§ WORK INSTRUCTIONS
Print the records below exactly, starting at the first line and stopping after the line that contains "(272, 211) = (305, 250): blue". Leave out any pictures.

§ INFORMATION SUPPLIED
┌──

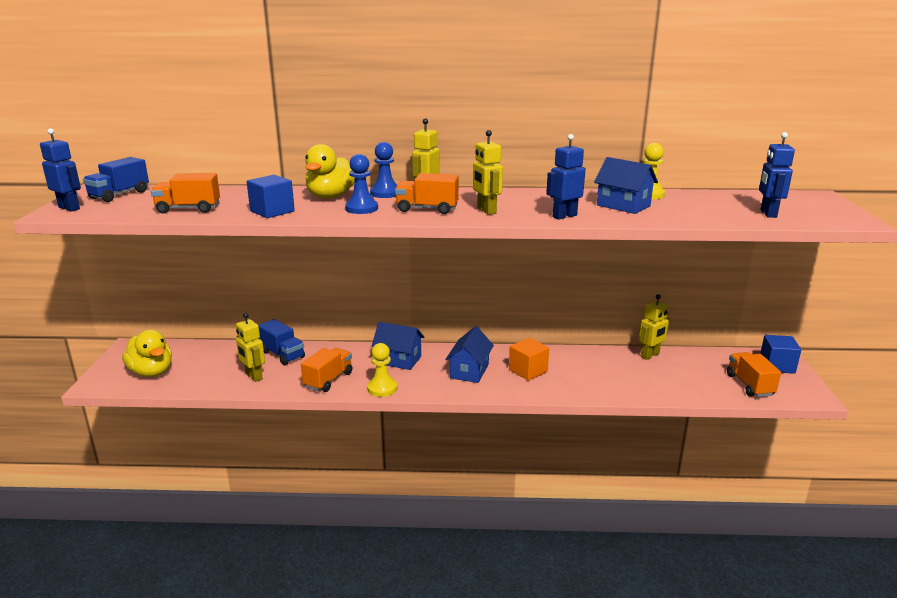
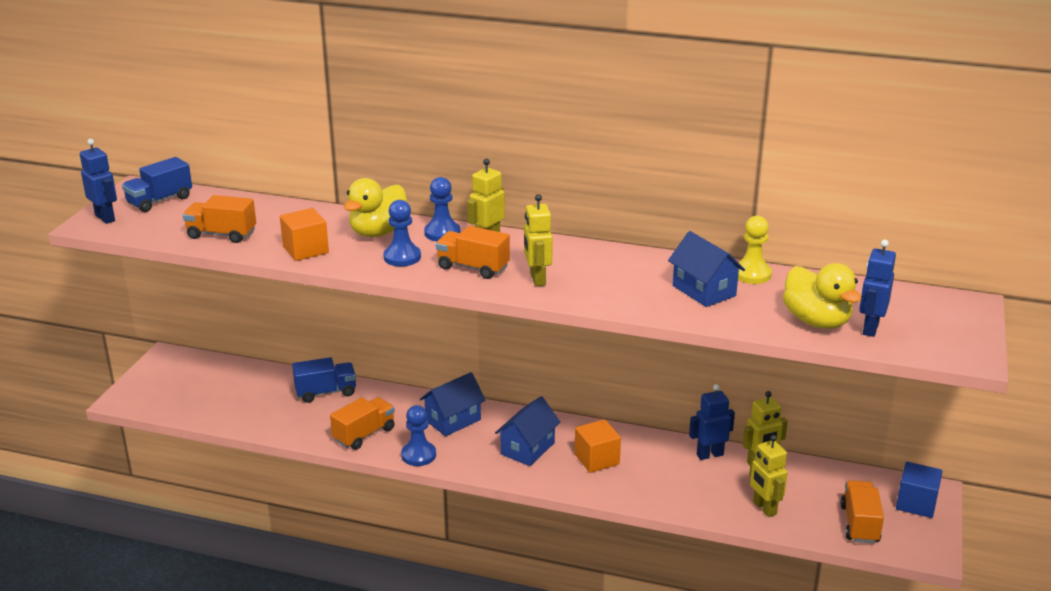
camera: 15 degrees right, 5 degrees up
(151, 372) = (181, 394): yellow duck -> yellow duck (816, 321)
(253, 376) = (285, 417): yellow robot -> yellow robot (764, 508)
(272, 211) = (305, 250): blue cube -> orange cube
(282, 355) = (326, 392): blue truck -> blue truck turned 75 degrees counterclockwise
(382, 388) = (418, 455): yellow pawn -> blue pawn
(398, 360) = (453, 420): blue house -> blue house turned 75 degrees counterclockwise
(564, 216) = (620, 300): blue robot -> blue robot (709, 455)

└──

§ WORKED SOLUTION
camera: 15 degrees right, 5 degrees up
(151, 372) = (181, 394): yellow duck -> yellow duck (816, 321)
(253, 376) = (285, 417): yellow robot -> yellow robot (764, 508)
(272, 211) = (305, 250): blue cube -> orange cube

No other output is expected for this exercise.